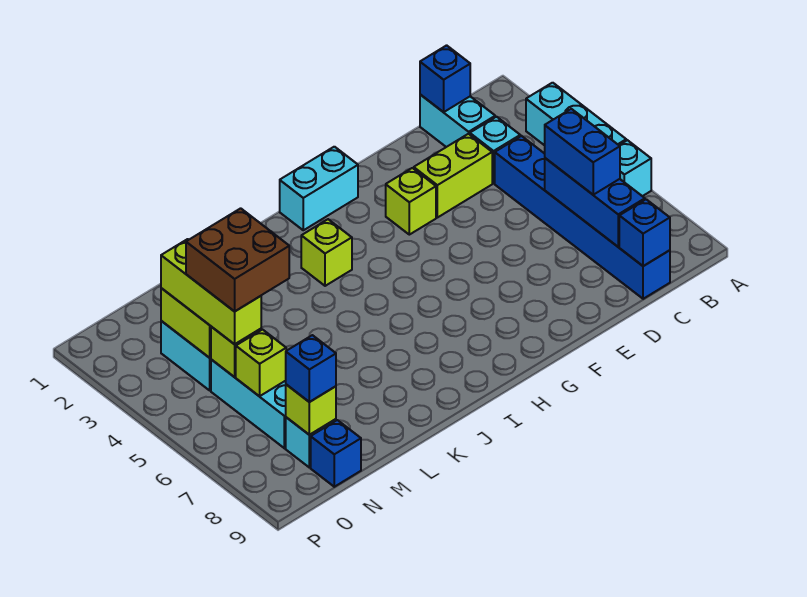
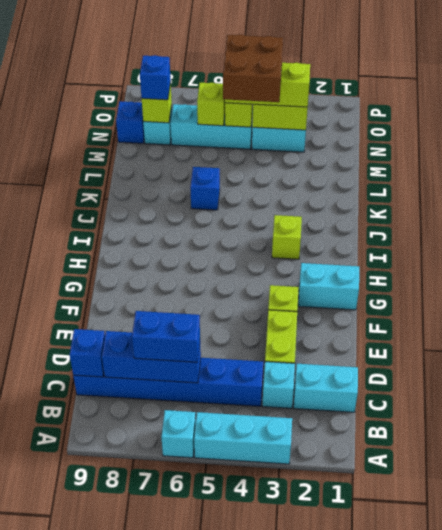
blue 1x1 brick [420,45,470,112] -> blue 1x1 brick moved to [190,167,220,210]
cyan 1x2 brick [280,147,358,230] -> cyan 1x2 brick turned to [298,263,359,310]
--
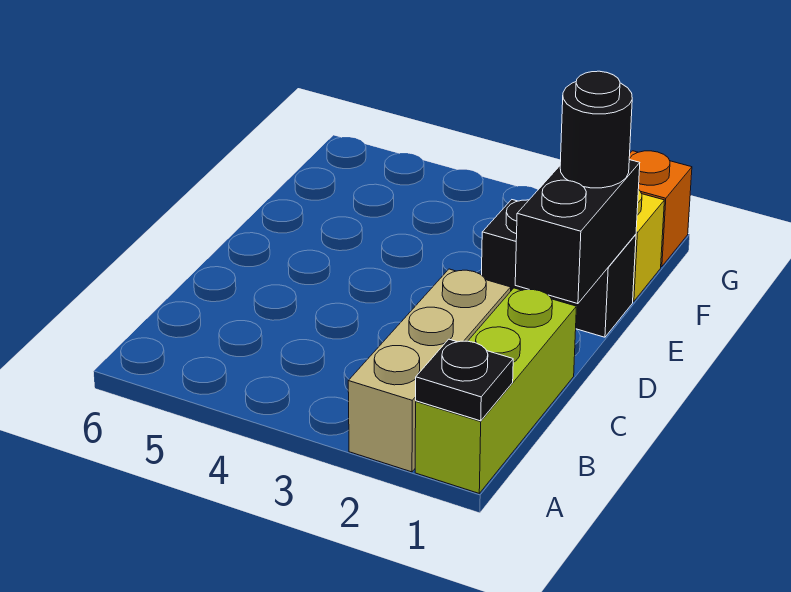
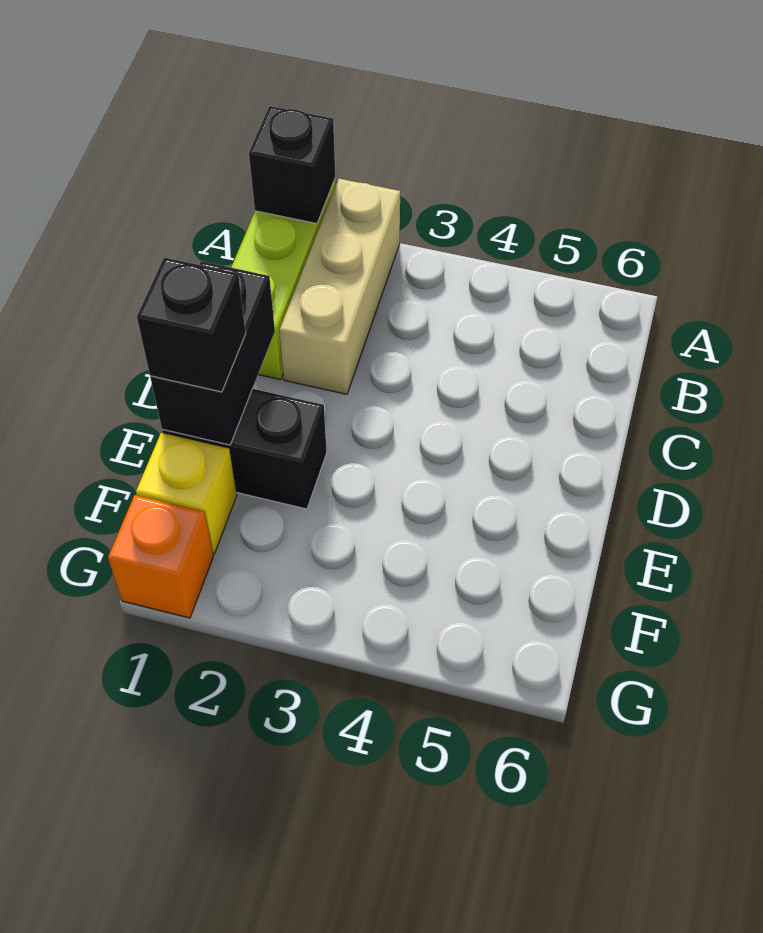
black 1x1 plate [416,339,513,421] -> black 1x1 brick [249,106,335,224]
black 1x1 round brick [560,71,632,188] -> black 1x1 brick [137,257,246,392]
* * *
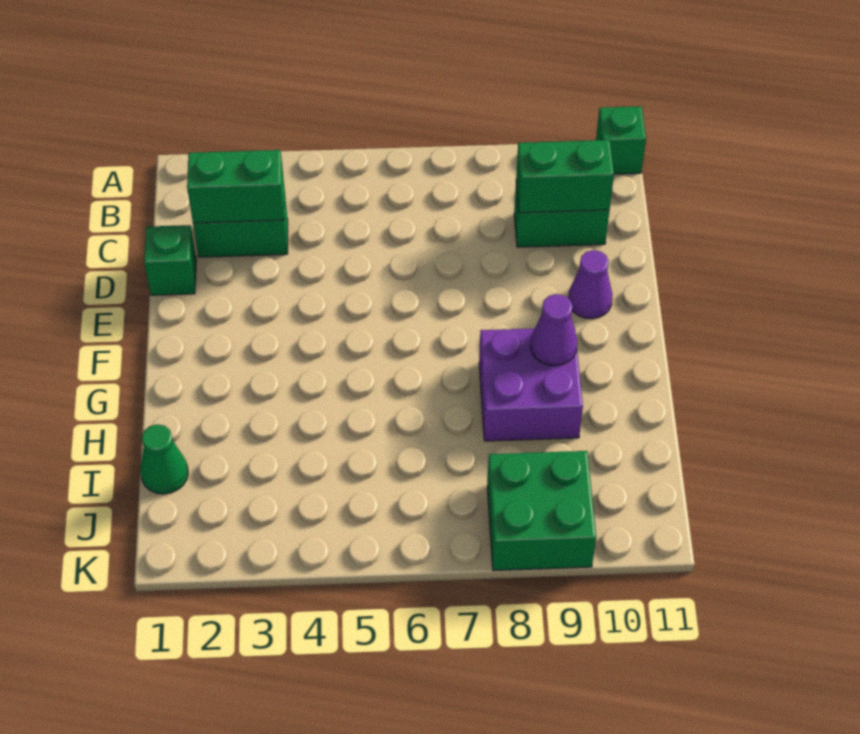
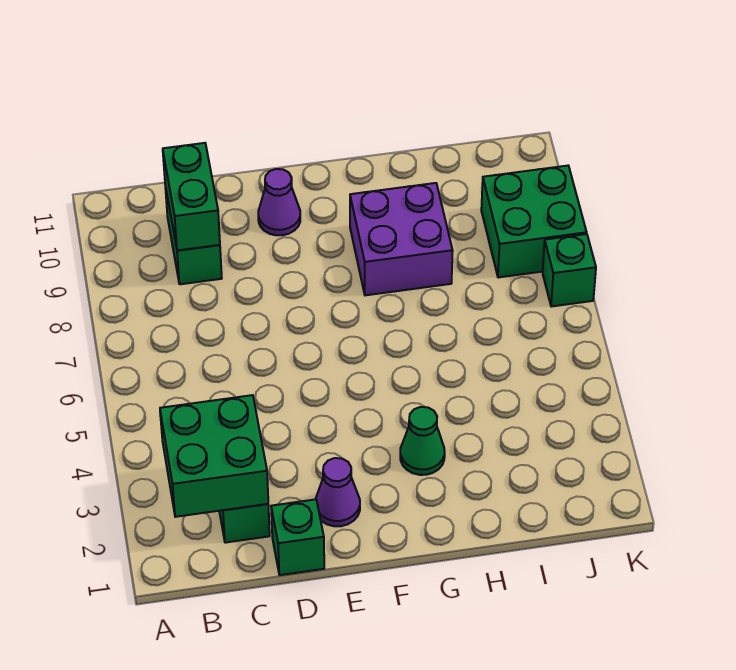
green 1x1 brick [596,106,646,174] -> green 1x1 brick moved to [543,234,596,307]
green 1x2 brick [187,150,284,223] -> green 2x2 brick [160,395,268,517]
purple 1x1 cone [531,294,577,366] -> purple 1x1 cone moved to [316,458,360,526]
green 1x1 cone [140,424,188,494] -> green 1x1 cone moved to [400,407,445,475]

Work request: Your answer should consist only of the lines above between the line holding "blue 1x1 brick [420,45,470,112]" and the line holding "cyan 1x2 brick [280,147,358,230]", inclusive, each transcribed exactly.

Exercise result:
blue 1x1 brick [420,45,470,112] -> blue 1x1 brick moved to [190,167,220,210]
cyan 1x2 brick [280,147,358,230] -> cyan 1x2 brick turned to [298,263,359,310]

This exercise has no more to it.